■ Instruction ■
Every line from the one holding "building: none -> [291,455,595,782]" to the end of the entries should be repeated exactly, with the pictures left out.

■ Source data ■
⟨
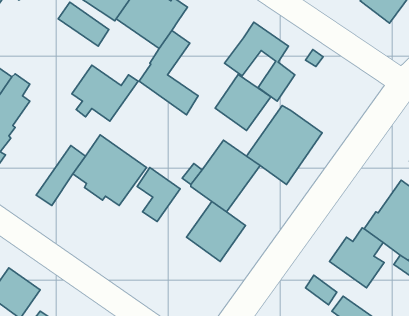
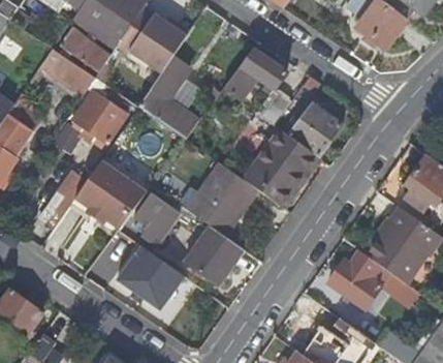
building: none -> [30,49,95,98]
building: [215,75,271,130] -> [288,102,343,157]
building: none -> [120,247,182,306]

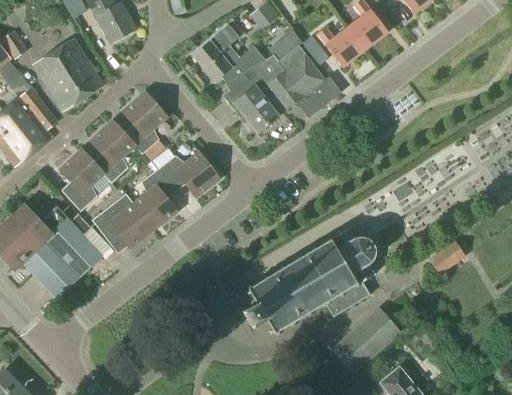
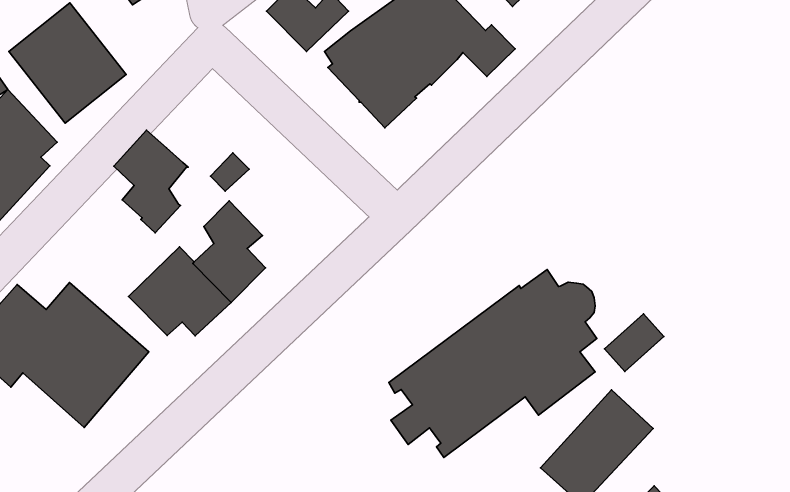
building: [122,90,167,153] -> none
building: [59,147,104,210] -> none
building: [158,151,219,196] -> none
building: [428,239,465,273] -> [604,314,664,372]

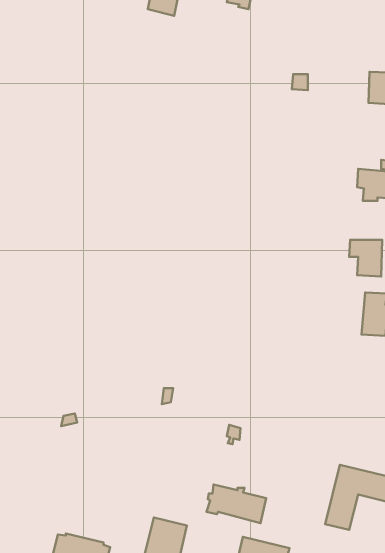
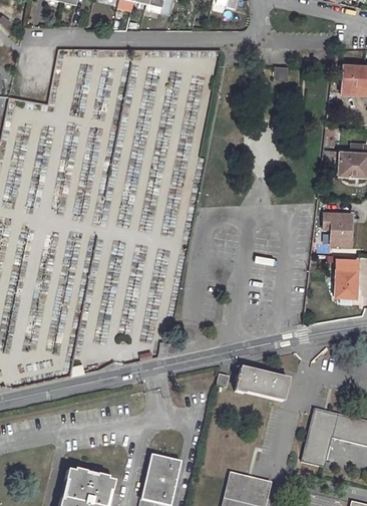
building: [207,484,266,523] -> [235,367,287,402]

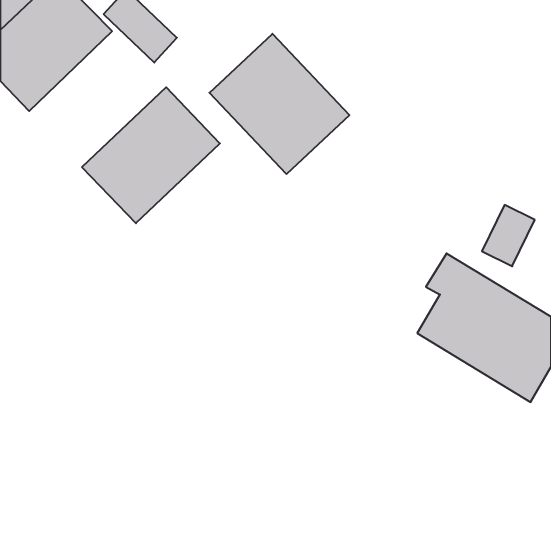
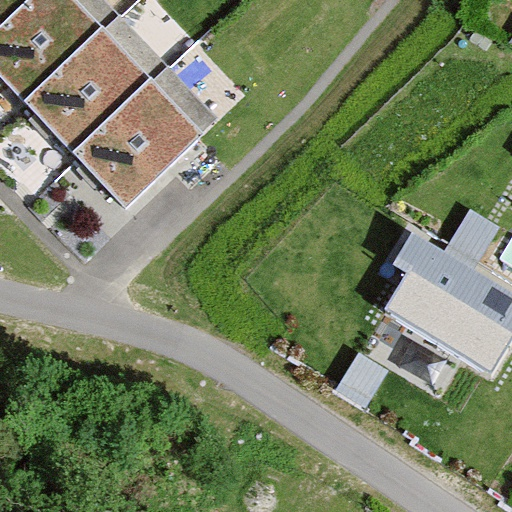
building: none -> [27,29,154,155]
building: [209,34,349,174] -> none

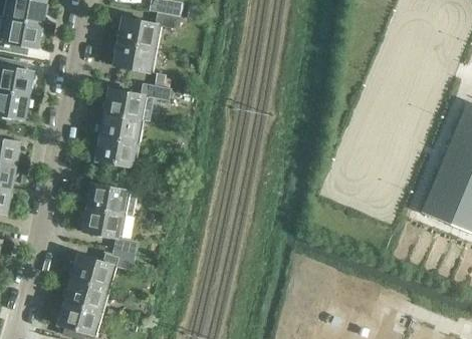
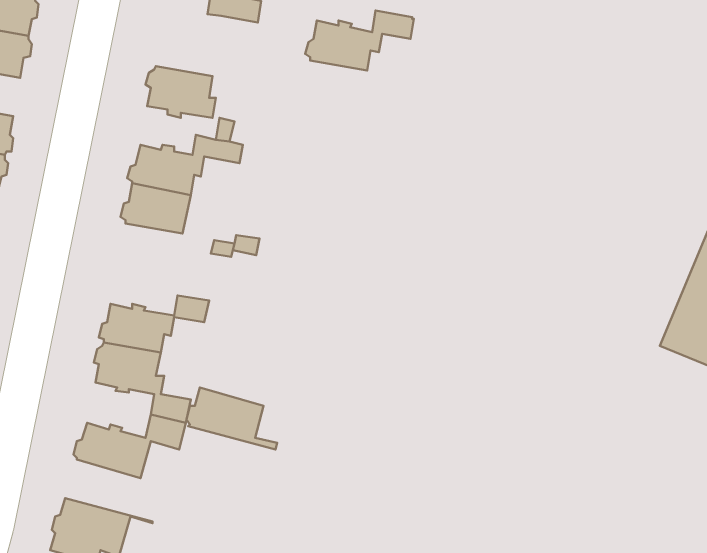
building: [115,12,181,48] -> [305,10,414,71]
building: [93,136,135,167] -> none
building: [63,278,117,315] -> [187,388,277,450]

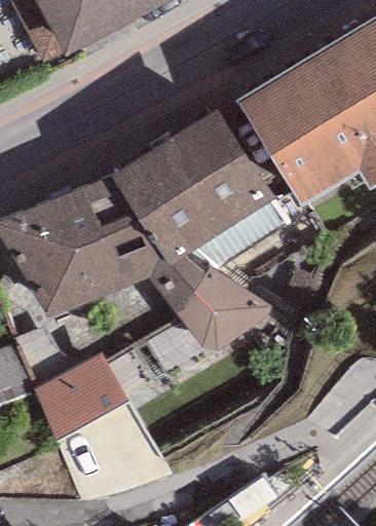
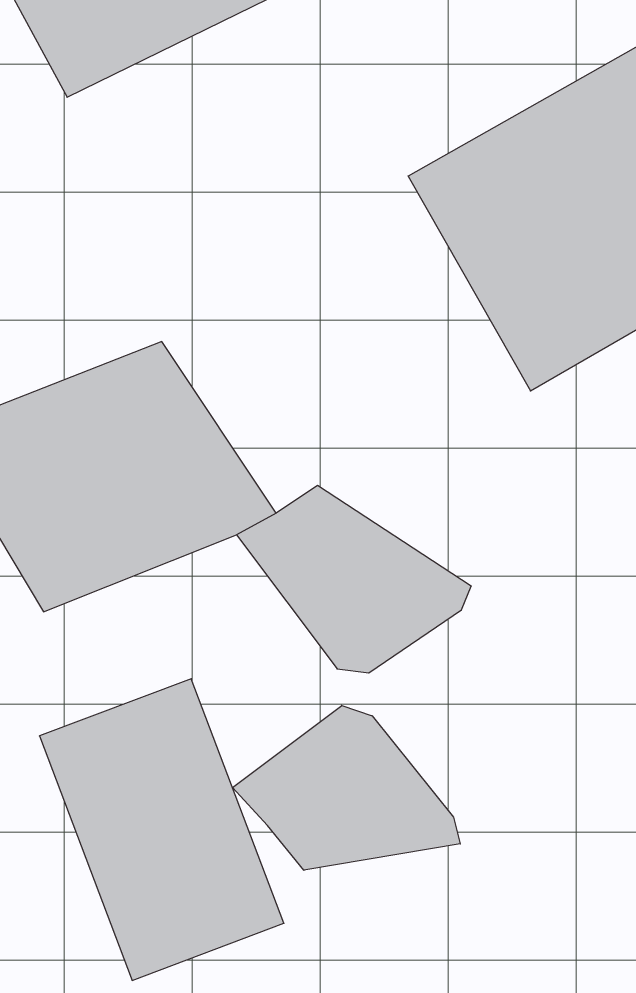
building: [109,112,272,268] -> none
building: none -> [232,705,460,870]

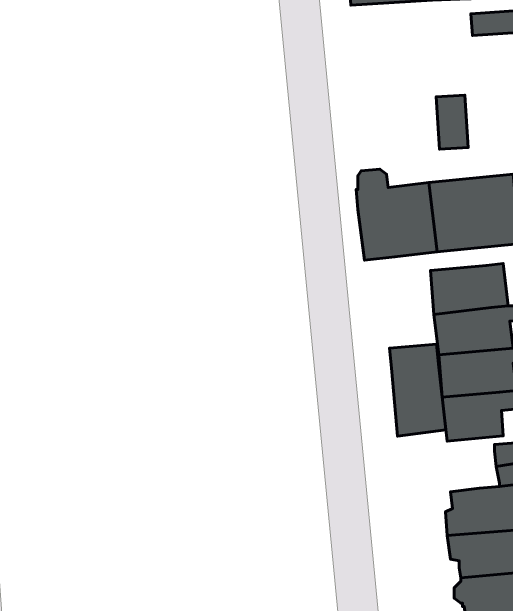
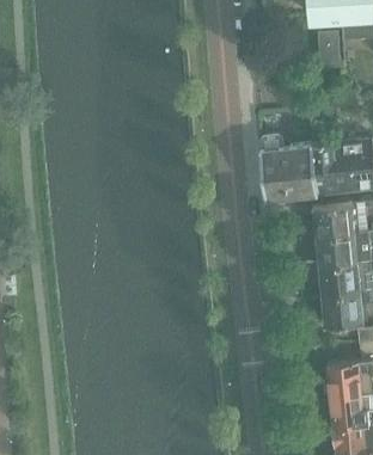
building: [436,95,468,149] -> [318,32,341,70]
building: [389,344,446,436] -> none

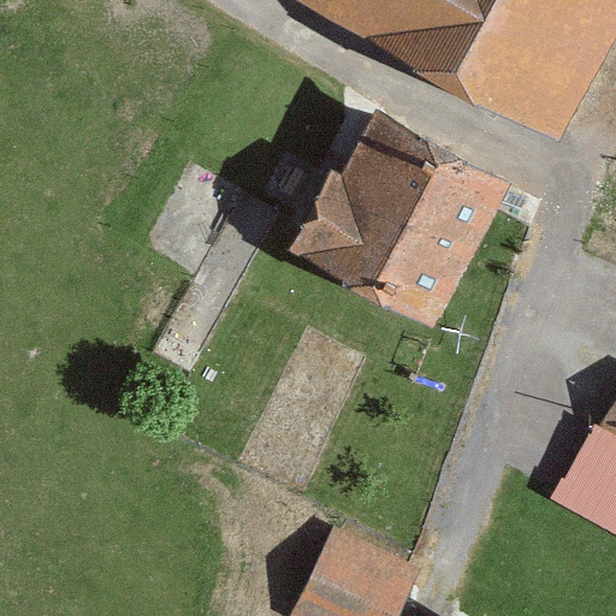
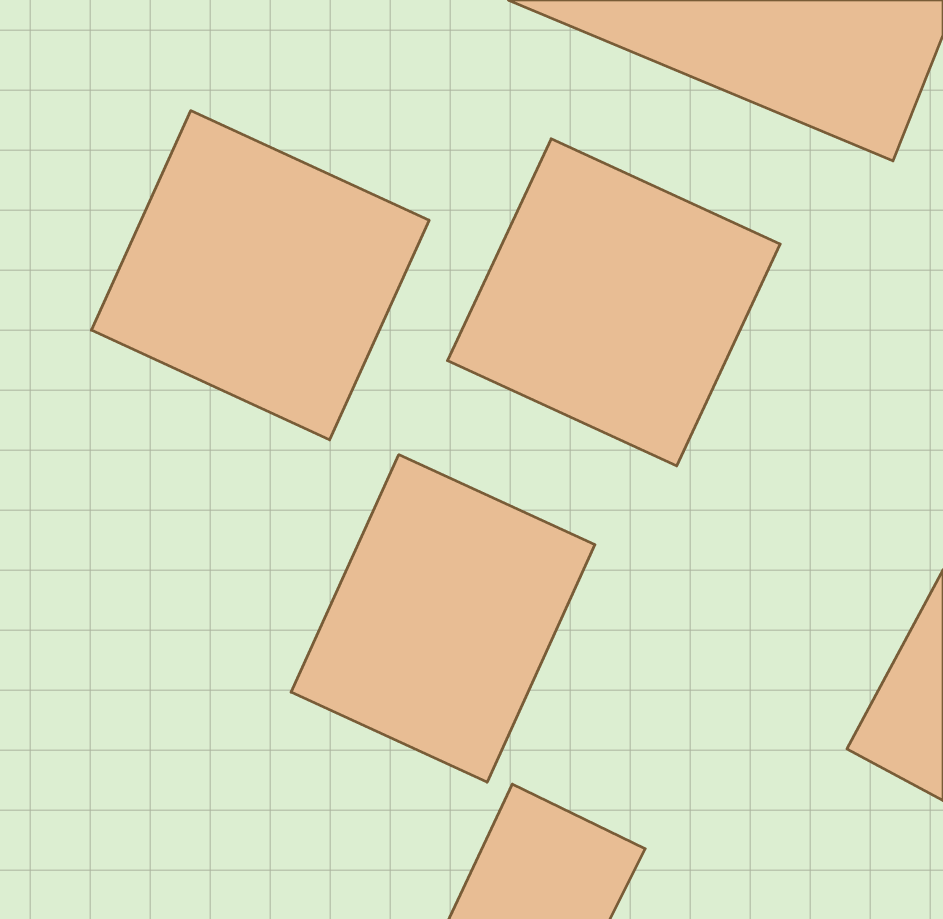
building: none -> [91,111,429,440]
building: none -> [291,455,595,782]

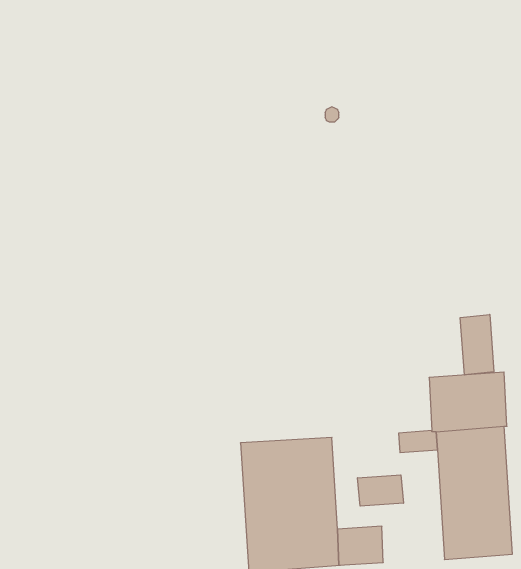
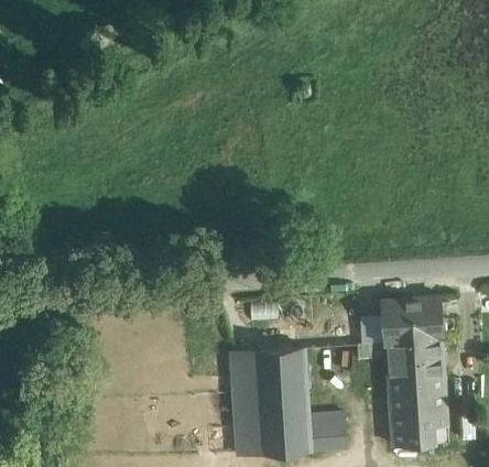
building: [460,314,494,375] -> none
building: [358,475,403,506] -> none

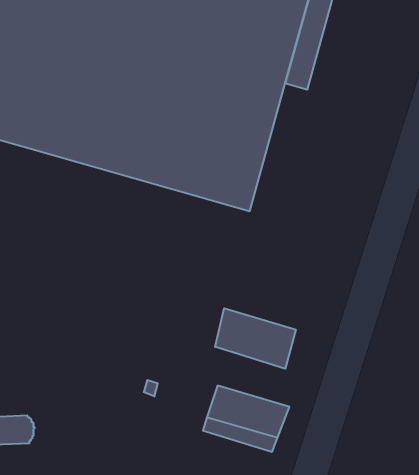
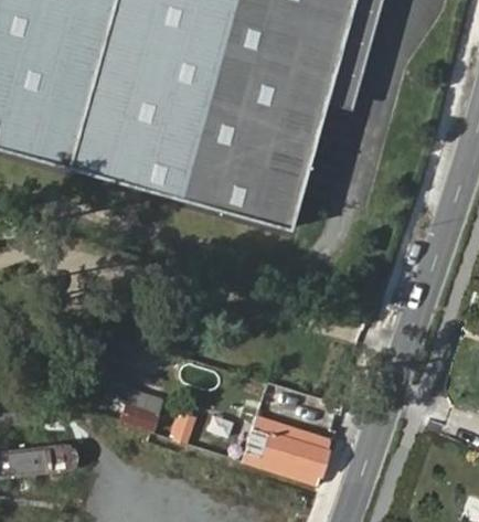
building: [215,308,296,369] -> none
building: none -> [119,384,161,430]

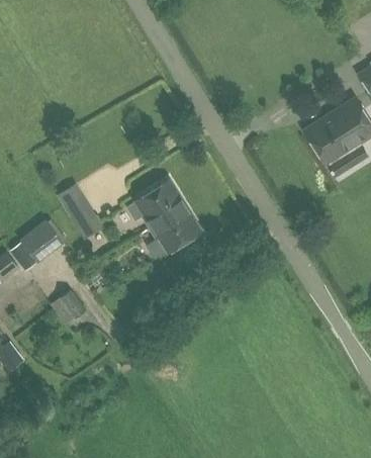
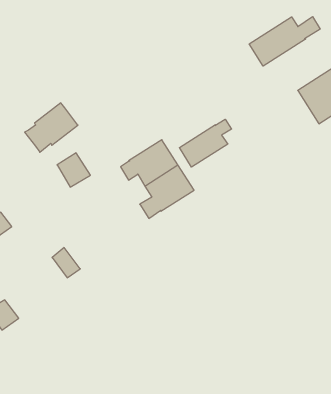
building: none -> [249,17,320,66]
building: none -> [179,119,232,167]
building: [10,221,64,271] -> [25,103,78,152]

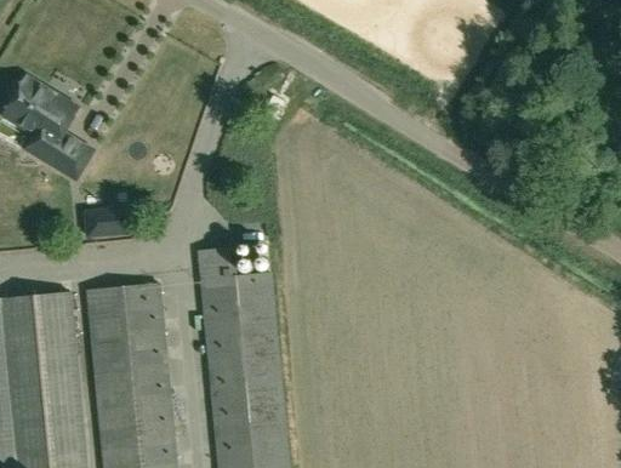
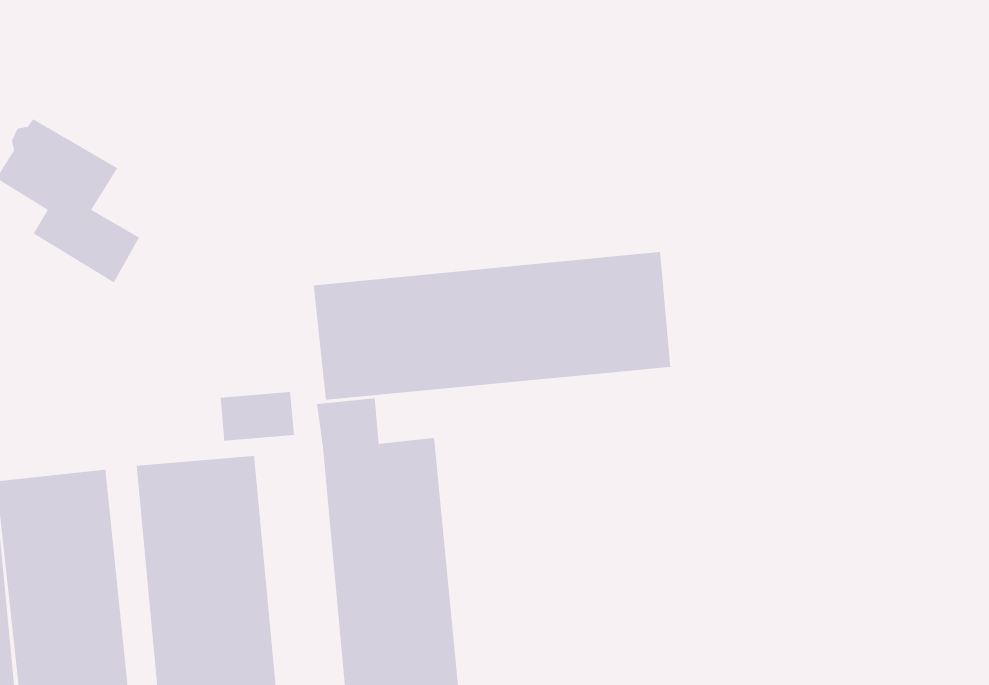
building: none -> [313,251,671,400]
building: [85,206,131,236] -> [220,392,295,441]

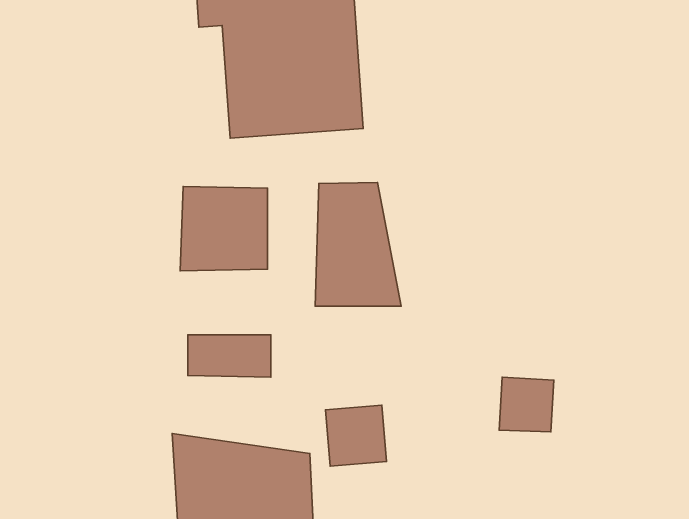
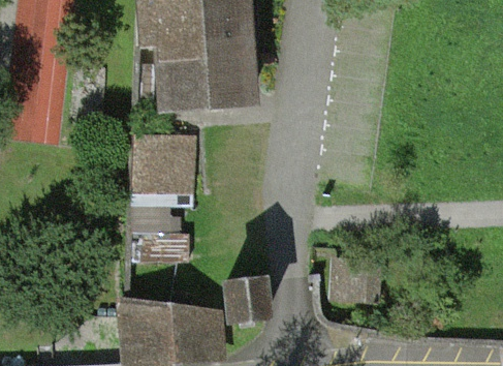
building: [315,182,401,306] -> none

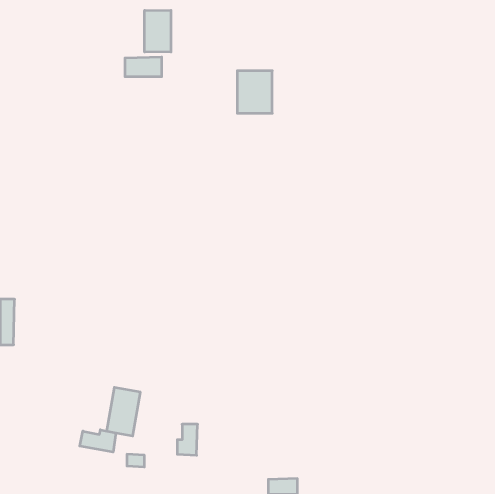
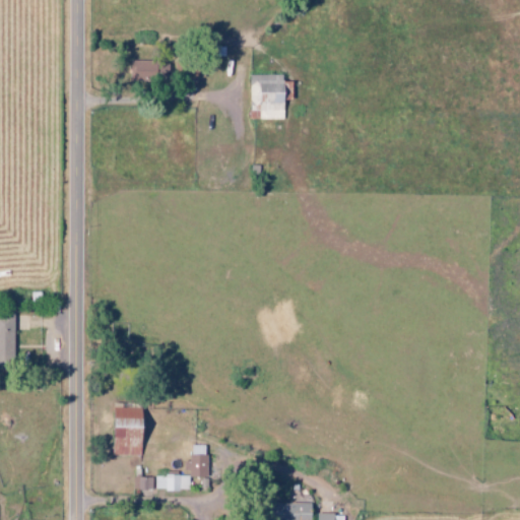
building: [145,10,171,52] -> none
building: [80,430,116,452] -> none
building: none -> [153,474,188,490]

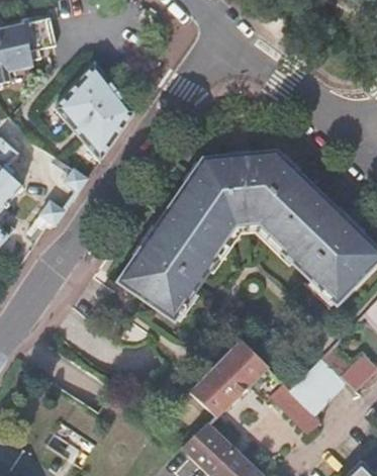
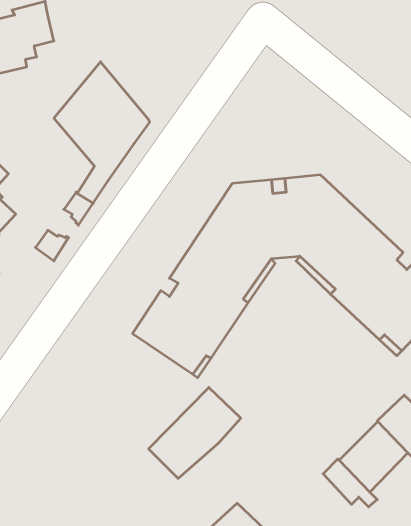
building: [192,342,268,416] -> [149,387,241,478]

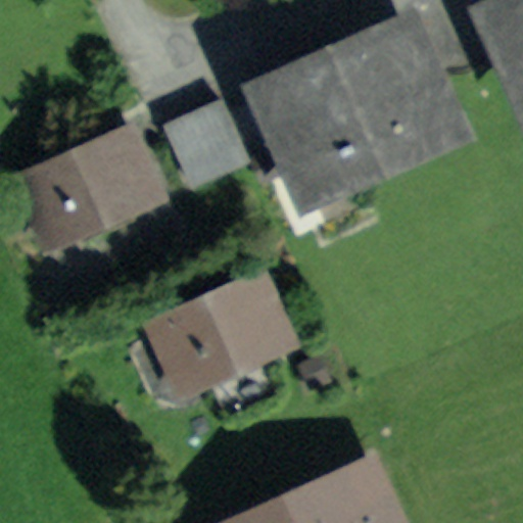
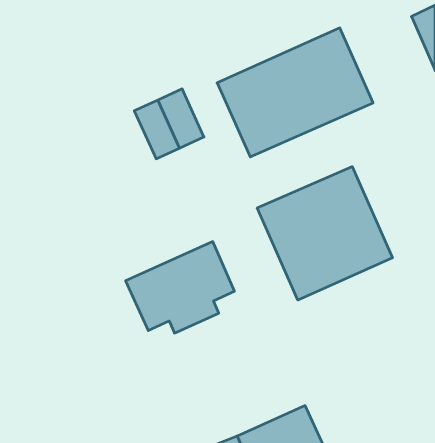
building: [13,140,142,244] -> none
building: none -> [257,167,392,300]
⟩
■ Response area ■
building: none -> [291,455,595,782]

building: [460,314,494,375] -> none
building: [358,475,403,506] -> none

building: [215,308,296,369] -> none
building: none -> [119,384,161,430]

building: none -> [249,17,320,66]
building: none -> [179,119,232,167]
building: [10,221,64,271] -> [25,103,78,152]

building: none -> [313,251,671,400]
building: [85,206,131,236] -> [220,392,295,441]

building: [315,182,401,306] -> none

building: [145,10,171,52] -> none
building: [80,430,116,452] -> none
building: none -> [153,474,188,490]

building: [192,342,268,416] -> [149,387,241,478]

building: [13,140,142,244] -> none
building: none -> [257,167,392,300]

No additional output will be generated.